/---
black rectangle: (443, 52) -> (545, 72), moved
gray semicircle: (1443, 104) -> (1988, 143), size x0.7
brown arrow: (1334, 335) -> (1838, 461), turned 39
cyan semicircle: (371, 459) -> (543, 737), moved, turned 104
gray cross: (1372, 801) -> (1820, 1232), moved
\---
/---
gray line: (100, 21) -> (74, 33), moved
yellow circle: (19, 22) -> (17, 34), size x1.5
\---
* [Work request]:
Count the lines of the entries above in which the string "gray" appears. Supply the number only.

* [Exercise response]:
3